TASK GOAL —
Nothing may be left out of the listing below but its images; repeat the rest exactly.

SUPPLIED MATERIAL —
»»

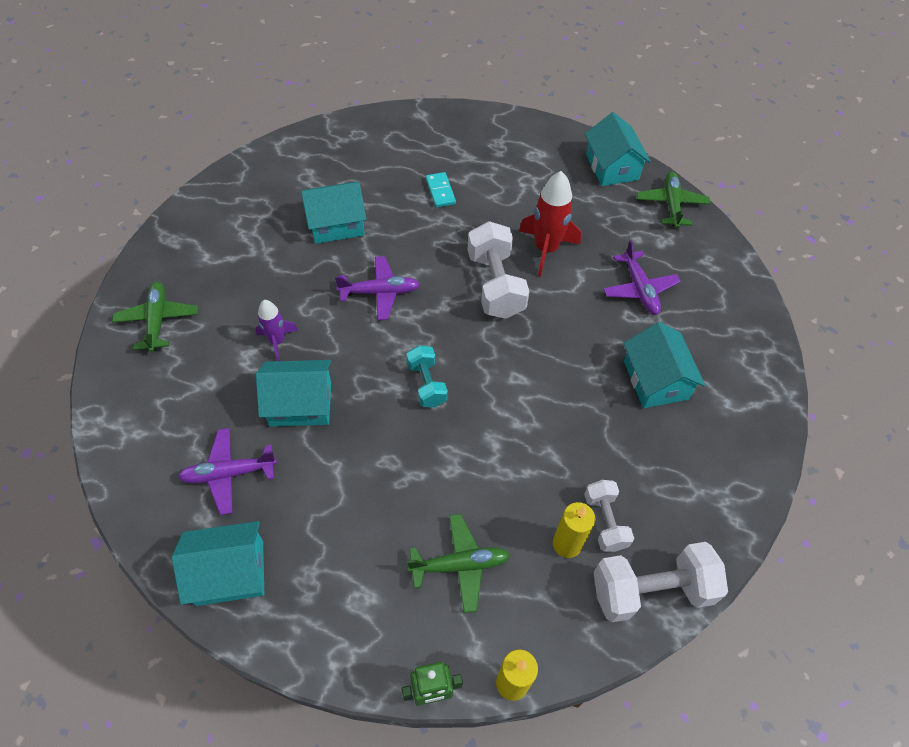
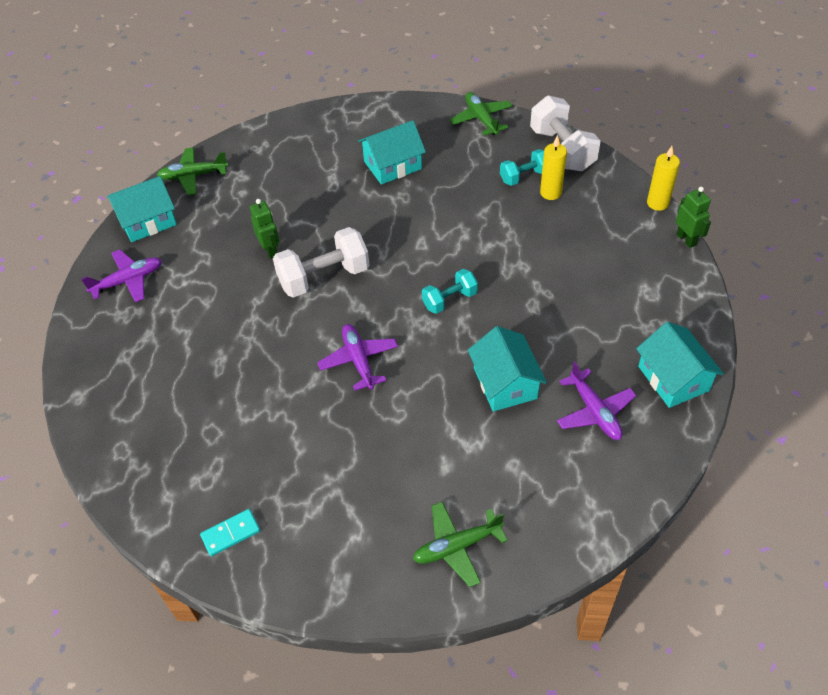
camera: 100 degrees left, 5 degrees down
(277, 341) = (445, 425): purple rocket -> none
(336, 224) = (275, 425): turquoise house -> none
(440, 191) = (207, 347): turquoise domino -> turquoise domino (231, 534)
(460, 565) = (595, 244): green plane -> green plane (481, 119)
(546, 249) = (270, 250): red rocket -> green robot
(605, 521) = (524, 176): white dumbbell -> turquoise dumbbell
(639, 289) = (301, 184): purple plane -> purple plane (128, 281)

««

PROBLEM SOLUTION —
camera: 100 degrees left, 5 degrees down
(277, 341) = (445, 425): purple rocket -> none
(336, 224) = (275, 425): turquoise house -> none
(440, 191) = (207, 347): turquoise domino -> turquoise domino (231, 534)
(460, 565) = (595, 244): green plane -> green plane (481, 119)
(546, 249) = (270, 250): red rocket -> green robot
(605, 521) = (524, 176): white dumbbell -> turquoise dumbbell
(639, 289) = (301, 184): purple plane -> purple plane (128, 281)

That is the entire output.